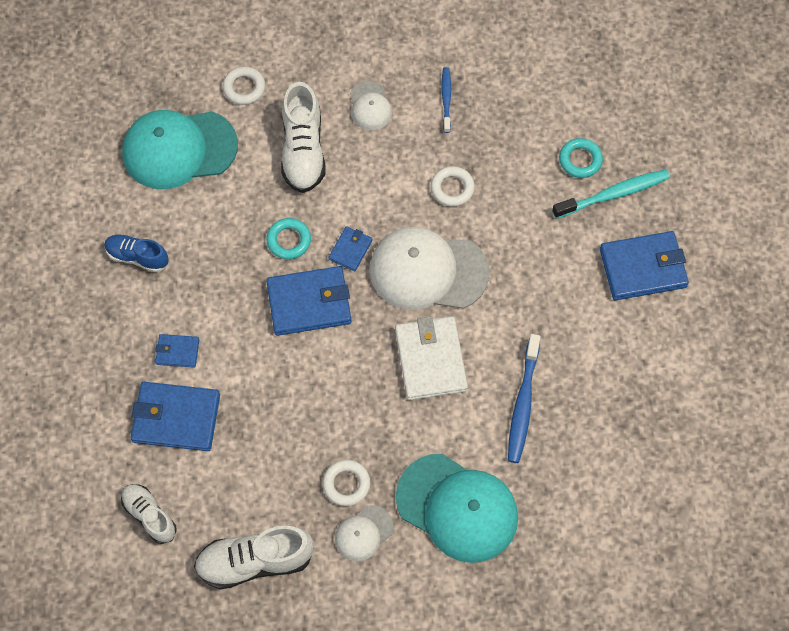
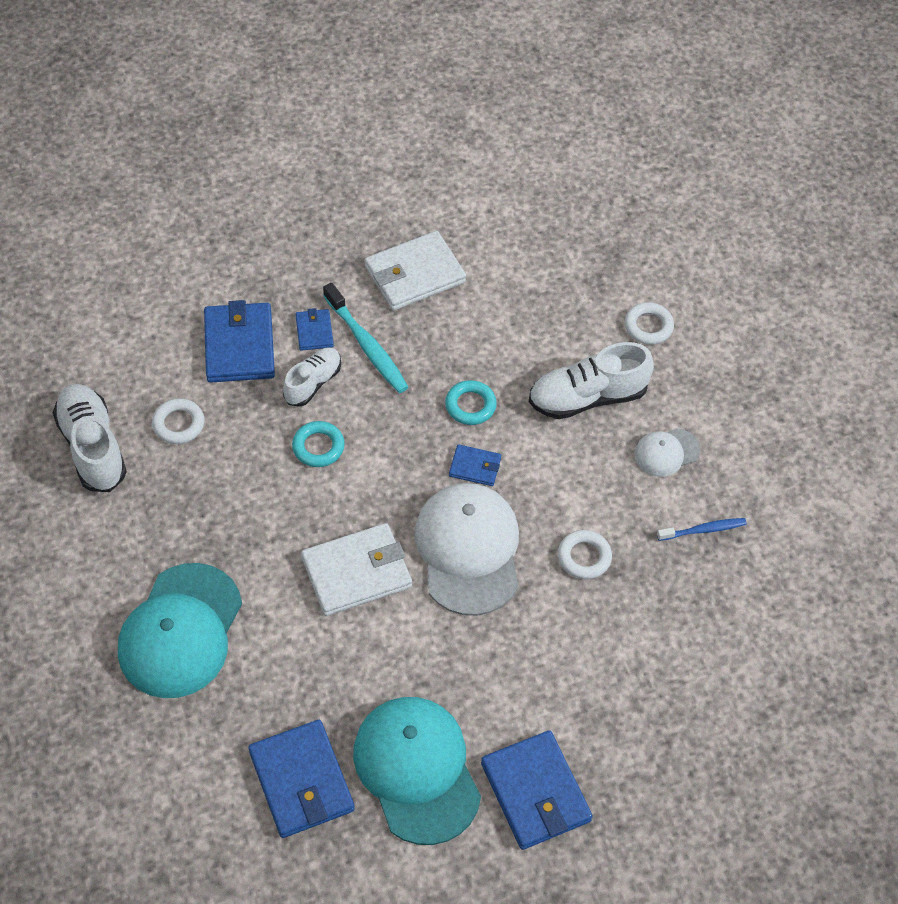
camera: 75 degrees right, 10 degrees down
(137, 257) = (415, 274): blue shoe -> white wallet
(149, 515) = (129, 346): white shoe -> white shoe (313, 383)
(179, 149) = (552, 283): turquoise cap -> turquoise cap (417, 770)
(309, 303) = (399, 439): blue wallet -> blue wallet (301, 781)
(346, 484) = (191, 515): white ring -> white ring (178, 424)
(363, 533) = (137, 542): white cap -> none
(523, 404) = (321, 680): blue toothbrush -> none
(580, 160) = (667, 694): turquoise ring -> turquoise ring (318, 447)
(613, 194) = (630, 741): turquoise toothbrush -> turquoise toothbrush (367, 345)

◆ **What you will do**:
Copy exactly. Start at the line containing "(363, 533) = (137, 542): white cap -> none" and continue through the last line of the records.

◆ **Answer area**:
(363, 533) = (137, 542): white cap -> none
(523, 404) = (321, 680): blue toothbrush -> none
(580, 160) = (667, 694): turquoise ring -> turquoise ring (318, 447)
(613, 194) = (630, 741): turquoise toothbrush -> turquoise toothbrush (367, 345)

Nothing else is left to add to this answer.